─── Source data
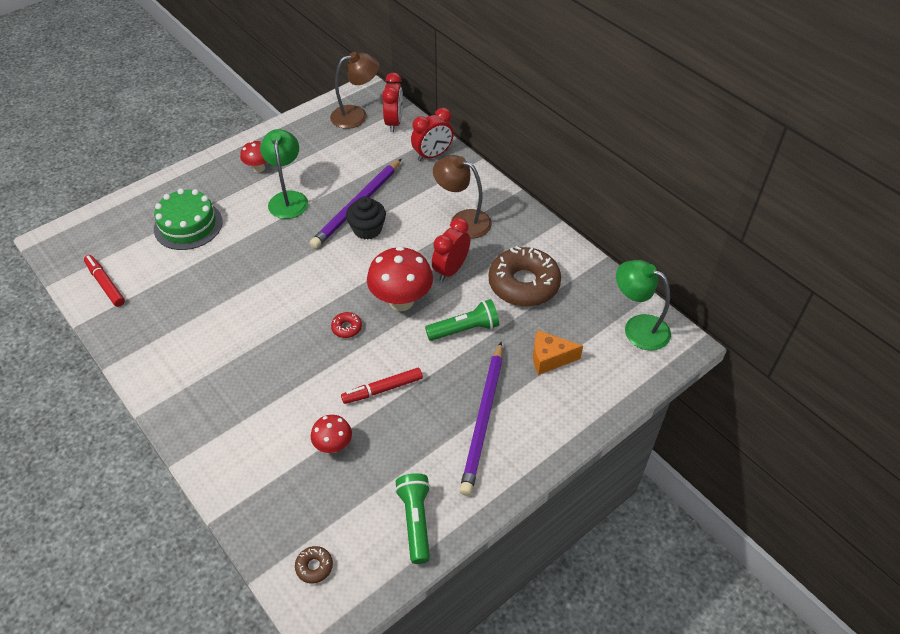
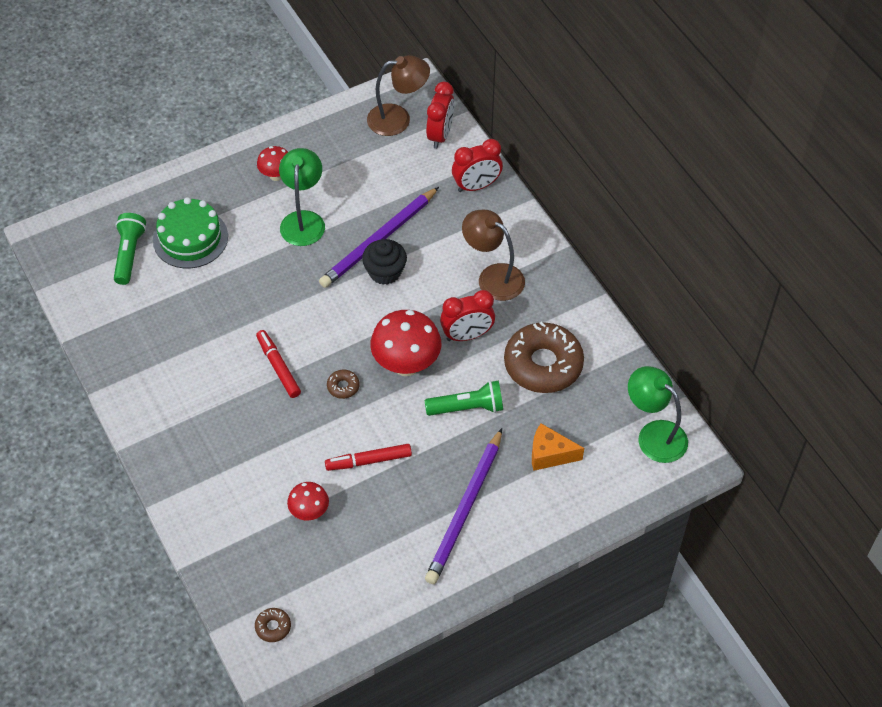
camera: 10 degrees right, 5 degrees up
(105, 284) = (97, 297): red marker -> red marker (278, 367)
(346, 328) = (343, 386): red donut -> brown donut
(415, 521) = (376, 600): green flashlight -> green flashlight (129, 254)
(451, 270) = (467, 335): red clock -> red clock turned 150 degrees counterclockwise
──────
§ **The task**: Return every record exactly, minus the pictures.

§ **Reply to the task**:
camera: 10 degrees right, 5 degrees up
(105, 284) = (97, 297): red marker -> red marker (278, 367)
(346, 328) = (343, 386): red donut -> brown donut
(415, 521) = (376, 600): green flashlight -> green flashlight (129, 254)
(451, 270) = (467, 335): red clock -> red clock turned 150 degrees counterclockwise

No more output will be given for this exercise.